What is required:
The material below holds a span beginning at the line with "camera: 50 degrees left, 5 degrees down" and ending at the line with "(405, 168) = (411, 185): none -> black cake". Quote that span exactly, both ends included, and only that span.

The records:
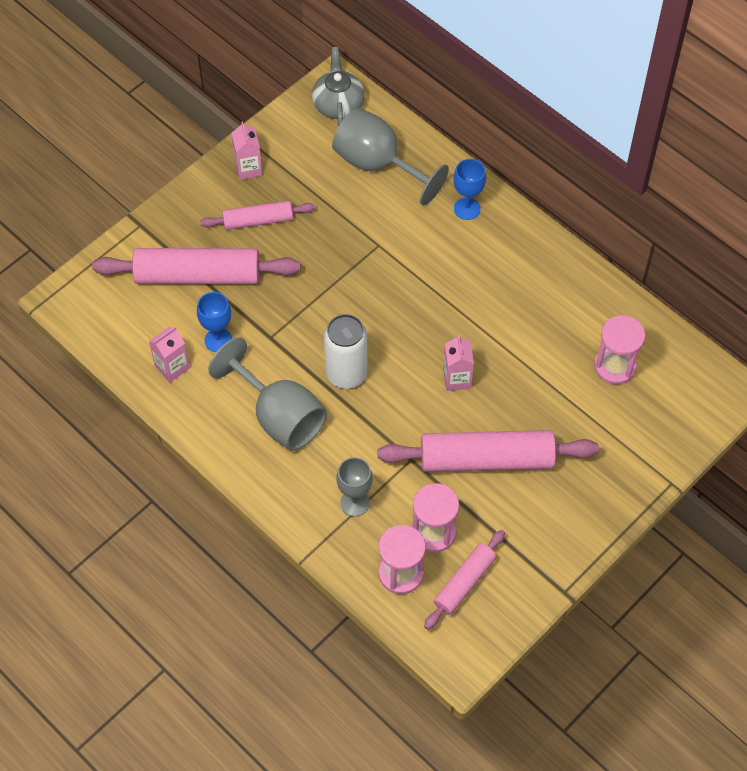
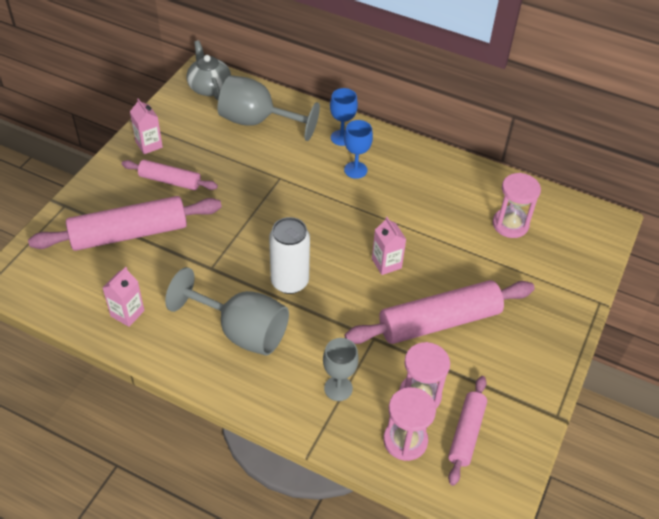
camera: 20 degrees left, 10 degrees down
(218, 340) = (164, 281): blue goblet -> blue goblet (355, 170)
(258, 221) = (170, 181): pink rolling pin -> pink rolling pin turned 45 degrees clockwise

--

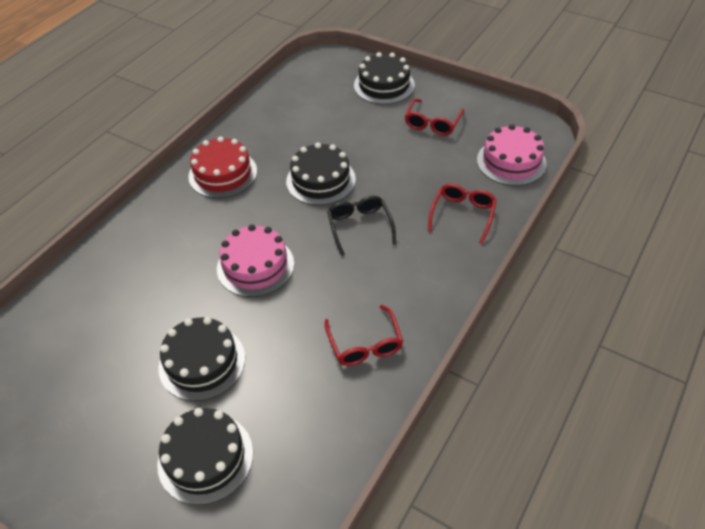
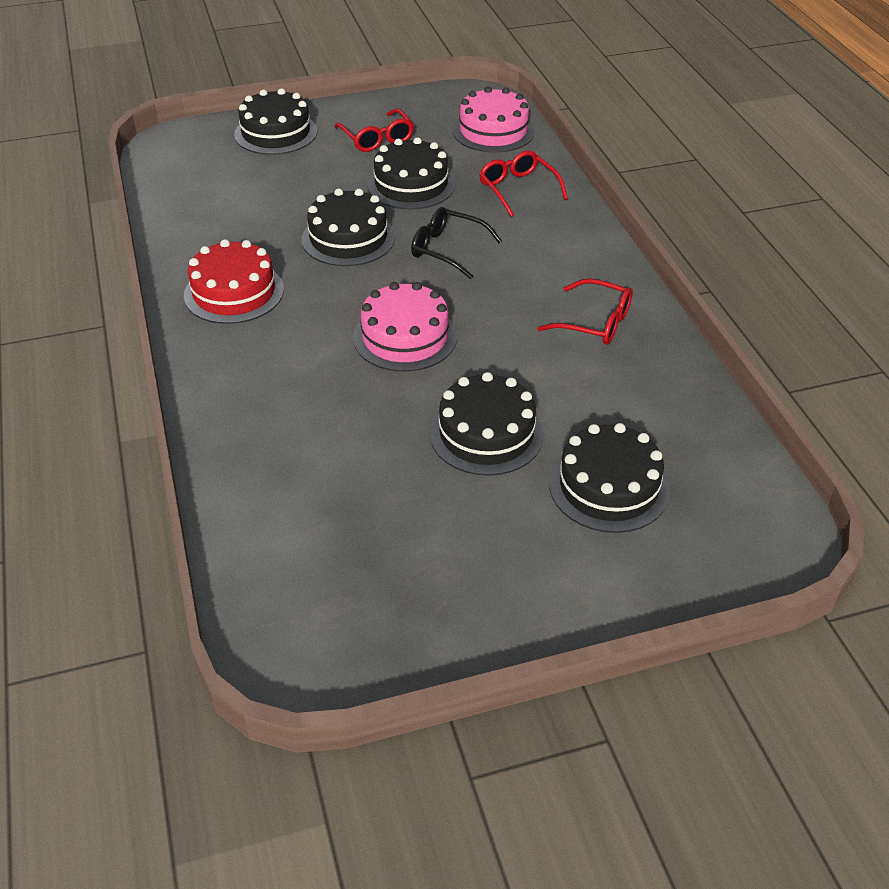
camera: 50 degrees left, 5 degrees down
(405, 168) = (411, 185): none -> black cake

Answer to this task:
camera: 50 degrees left, 5 degrees down
(405, 168) = (411, 185): none -> black cake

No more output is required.